GOAL OF THE EXERCISE » Work out how many lines in the material below hold "negro", then give only that number.

DATA BELOW »

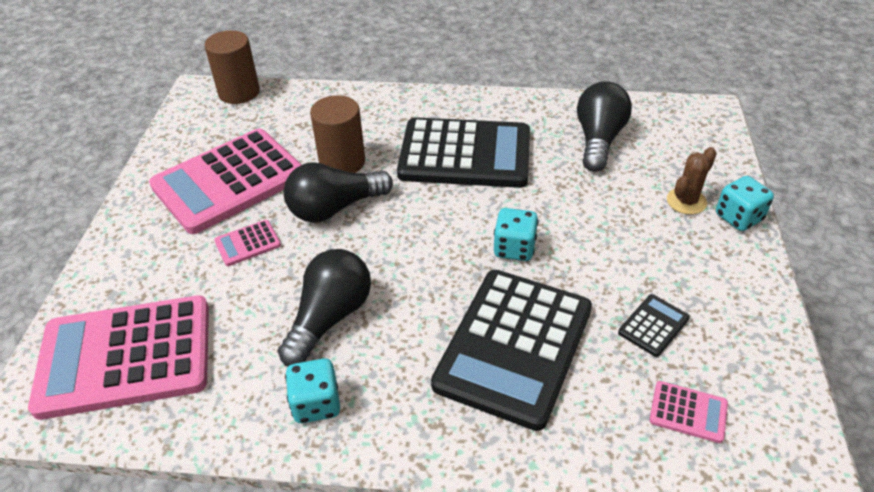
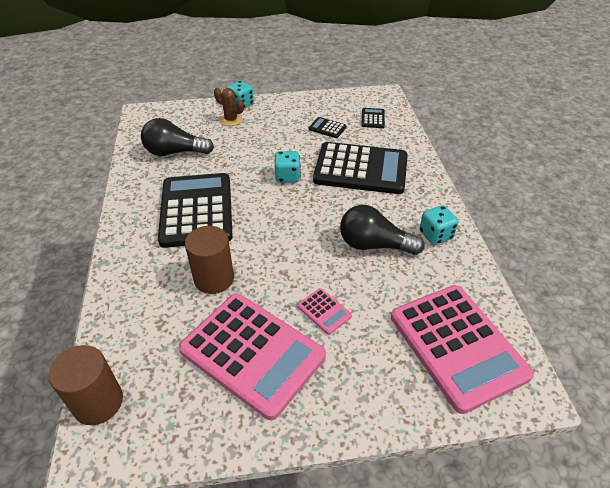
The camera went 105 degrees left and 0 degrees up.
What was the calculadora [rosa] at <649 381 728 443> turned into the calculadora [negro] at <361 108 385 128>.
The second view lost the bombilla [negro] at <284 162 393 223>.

RESPONSE TO THE EXERCISE » 2